Work to complete: Determine which lines of the records include the word "section", and copy them.

Supplied data:
■ ■ ■ ■
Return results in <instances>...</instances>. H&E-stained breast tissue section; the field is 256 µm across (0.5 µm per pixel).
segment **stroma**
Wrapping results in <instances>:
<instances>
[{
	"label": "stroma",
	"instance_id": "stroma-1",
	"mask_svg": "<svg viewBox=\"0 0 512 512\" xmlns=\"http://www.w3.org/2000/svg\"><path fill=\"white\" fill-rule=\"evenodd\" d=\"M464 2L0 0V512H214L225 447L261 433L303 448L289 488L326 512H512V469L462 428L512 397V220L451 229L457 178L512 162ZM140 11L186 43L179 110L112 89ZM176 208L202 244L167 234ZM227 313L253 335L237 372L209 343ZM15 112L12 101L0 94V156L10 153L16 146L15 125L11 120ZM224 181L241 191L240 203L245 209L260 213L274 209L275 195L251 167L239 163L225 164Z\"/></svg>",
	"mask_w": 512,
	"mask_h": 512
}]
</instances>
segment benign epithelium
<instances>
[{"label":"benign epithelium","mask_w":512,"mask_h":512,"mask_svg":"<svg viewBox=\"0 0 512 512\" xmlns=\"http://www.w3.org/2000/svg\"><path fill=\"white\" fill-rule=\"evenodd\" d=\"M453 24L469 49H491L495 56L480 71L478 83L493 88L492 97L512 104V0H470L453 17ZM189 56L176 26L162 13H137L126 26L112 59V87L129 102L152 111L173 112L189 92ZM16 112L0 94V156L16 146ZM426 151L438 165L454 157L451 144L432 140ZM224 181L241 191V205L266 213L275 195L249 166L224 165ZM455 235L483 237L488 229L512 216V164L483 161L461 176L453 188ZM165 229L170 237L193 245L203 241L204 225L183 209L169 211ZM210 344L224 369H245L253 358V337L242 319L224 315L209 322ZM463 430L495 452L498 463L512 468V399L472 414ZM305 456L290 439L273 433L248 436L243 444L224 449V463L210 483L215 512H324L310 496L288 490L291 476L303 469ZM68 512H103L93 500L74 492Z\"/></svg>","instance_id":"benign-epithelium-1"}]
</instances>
■ ■ ■ ■
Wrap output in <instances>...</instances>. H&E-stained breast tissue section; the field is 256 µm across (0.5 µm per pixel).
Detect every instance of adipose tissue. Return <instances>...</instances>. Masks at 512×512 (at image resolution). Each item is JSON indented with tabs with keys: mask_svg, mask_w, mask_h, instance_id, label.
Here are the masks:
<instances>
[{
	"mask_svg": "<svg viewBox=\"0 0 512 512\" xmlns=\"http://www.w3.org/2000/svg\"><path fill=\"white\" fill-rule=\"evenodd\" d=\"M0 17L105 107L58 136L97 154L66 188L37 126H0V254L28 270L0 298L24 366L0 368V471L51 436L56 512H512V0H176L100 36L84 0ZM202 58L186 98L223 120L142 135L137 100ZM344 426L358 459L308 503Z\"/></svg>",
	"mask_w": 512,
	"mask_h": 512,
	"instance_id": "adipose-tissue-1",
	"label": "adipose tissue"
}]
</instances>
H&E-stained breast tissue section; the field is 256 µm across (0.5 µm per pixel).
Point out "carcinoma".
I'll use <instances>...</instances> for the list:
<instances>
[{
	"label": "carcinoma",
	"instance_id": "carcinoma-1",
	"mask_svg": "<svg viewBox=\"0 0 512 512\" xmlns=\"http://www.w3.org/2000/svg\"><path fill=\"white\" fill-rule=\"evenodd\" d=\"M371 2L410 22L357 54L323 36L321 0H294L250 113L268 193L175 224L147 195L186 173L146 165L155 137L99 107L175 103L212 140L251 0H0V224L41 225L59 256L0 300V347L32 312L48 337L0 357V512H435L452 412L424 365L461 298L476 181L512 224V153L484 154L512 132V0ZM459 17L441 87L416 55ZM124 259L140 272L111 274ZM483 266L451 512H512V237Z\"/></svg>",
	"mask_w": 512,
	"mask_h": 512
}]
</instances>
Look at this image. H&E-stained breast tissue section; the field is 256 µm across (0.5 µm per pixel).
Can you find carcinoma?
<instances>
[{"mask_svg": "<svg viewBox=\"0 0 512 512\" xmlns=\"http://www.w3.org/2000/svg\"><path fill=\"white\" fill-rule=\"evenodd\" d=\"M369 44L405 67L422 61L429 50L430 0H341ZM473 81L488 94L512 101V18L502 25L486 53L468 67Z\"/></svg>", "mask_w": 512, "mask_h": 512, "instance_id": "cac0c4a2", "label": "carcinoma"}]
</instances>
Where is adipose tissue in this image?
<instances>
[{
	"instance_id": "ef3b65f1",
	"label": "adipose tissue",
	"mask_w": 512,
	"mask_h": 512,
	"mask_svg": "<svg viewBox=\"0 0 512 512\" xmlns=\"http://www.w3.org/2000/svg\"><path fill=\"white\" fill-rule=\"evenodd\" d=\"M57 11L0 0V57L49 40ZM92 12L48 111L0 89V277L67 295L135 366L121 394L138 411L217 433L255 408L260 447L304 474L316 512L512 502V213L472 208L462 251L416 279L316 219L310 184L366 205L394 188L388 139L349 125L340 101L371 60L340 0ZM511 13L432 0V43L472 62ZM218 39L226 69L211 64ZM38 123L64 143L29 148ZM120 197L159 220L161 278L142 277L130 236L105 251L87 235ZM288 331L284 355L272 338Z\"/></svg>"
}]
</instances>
■ ■ ■ ■
Correct answer:
Return results in <instances>...</instances>. H&E-stained breast tissue section; the field is 256 µm across (0.5 µm per pixel).
Wrap output in <instances>...</instances>. H&E-stained breast tissue section; the field is 256 µm across (0.5 µm per pixel).
H&E-stained breast tissue section; the field is 256 µm across (0.5 µm per pixel).
Look at this image. H&E-stained breast tissue section; the field is 256 µm across (0.5 µm per pixel).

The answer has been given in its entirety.